▶ _RECORDED INFORMATION_
* * *

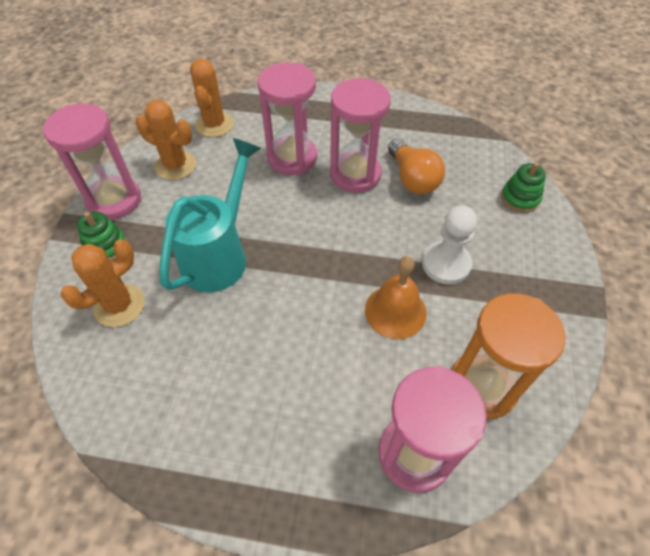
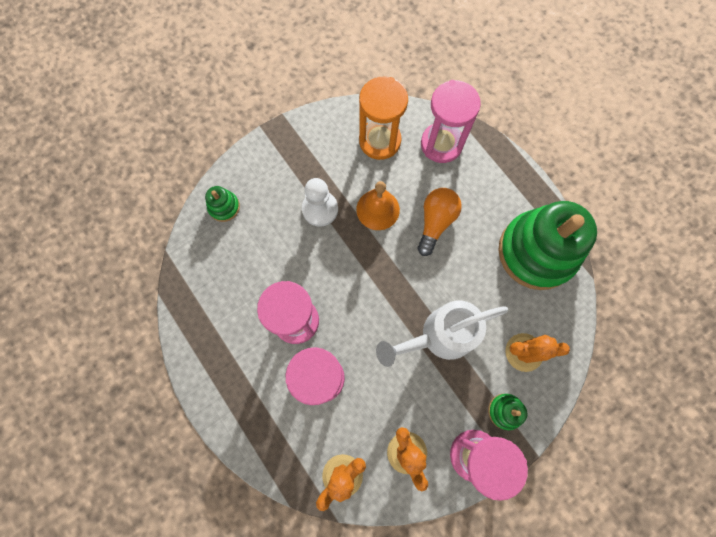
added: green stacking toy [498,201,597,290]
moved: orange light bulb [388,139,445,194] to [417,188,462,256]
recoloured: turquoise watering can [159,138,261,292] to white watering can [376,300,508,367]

* * *

▶ _TASK ITEM_
Make an exact copy of the listing. Do not carry over its pictures.

▶ _REPLY TO THE TASK_
added: green stacking toy [498,201,597,290]
moved: orange light bulb [388,139,445,194] to [417,188,462,256]
recoloured: turquoise watering can [159,138,261,292] to white watering can [376,300,508,367]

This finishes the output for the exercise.